## [What you will do]
From the entries below, copy exactly the lines from the one that contains "(553, 405) = (649, 359): turquoise" through the one that contains "(558, 336) = (622, 291): white", both included, and only those.

□ □ □ □ □

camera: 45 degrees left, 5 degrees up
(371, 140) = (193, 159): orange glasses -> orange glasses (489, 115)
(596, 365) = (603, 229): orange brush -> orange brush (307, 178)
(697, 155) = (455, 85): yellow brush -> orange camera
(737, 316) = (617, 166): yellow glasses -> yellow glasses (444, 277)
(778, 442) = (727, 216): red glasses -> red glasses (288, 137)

□ □ □ □ □

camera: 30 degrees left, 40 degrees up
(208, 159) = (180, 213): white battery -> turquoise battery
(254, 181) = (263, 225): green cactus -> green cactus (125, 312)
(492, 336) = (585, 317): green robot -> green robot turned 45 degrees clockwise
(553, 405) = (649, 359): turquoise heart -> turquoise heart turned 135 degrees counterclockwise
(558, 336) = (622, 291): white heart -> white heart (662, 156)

□ □ □ □ □

## [Answer section]
(553, 405) = (649, 359): turquoise heart -> turquoise heart turned 135 degrees counterclockwise
(558, 336) = (622, 291): white heart -> white heart (662, 156)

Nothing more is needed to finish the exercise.